--- Begin ---
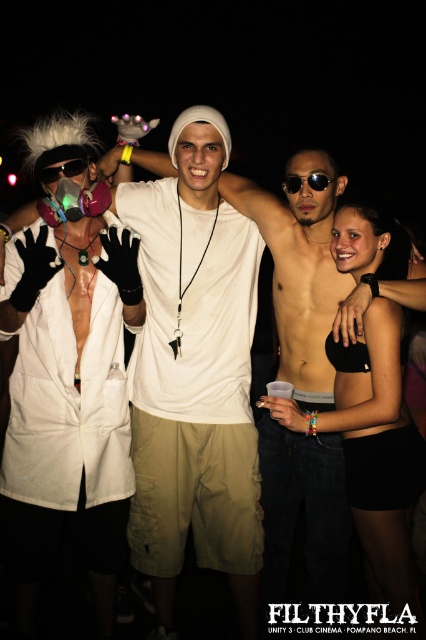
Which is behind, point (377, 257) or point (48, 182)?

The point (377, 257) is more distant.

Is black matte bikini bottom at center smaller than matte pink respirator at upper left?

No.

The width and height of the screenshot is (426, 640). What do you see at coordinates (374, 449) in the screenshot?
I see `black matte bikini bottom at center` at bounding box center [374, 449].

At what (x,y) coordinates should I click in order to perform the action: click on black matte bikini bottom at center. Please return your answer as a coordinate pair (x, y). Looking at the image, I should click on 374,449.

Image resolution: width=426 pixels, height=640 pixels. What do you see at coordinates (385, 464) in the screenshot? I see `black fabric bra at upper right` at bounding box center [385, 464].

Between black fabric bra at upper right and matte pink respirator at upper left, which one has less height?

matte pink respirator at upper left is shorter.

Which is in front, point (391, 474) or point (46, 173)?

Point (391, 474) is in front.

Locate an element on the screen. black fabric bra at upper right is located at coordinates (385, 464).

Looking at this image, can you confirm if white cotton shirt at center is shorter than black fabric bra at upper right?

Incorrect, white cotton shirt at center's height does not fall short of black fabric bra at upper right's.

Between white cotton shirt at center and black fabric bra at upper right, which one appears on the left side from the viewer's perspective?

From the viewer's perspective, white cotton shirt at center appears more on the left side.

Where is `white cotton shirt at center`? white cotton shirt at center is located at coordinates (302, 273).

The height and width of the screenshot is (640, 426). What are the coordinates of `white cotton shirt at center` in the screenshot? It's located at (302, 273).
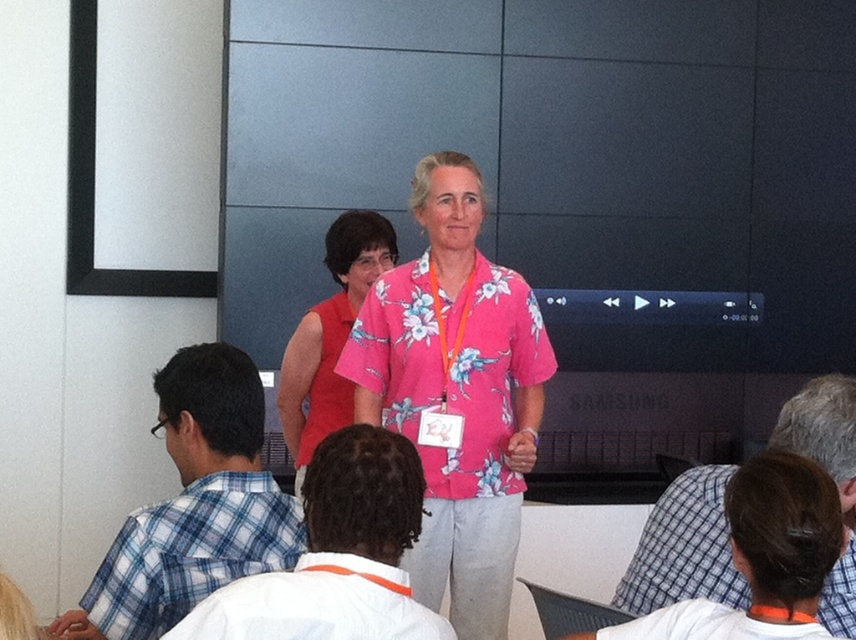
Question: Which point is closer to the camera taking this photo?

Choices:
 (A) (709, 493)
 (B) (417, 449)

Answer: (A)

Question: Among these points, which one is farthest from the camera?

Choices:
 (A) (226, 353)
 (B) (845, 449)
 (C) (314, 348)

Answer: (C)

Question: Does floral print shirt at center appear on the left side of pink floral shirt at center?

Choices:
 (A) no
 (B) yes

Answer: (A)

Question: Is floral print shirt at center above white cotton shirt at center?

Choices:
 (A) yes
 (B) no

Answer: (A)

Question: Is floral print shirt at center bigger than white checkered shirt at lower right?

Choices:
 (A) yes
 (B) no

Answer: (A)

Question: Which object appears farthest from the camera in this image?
--- End ---
● **Task goal**: Copy out in full every line of the records above that contains the word "camera".

● **Complete response**:
Question: Which point is closer to the camera taking this photo?
Question: Among these points, which one is farthest from the camera?
Question: Which object appears farthest from the camera in this image?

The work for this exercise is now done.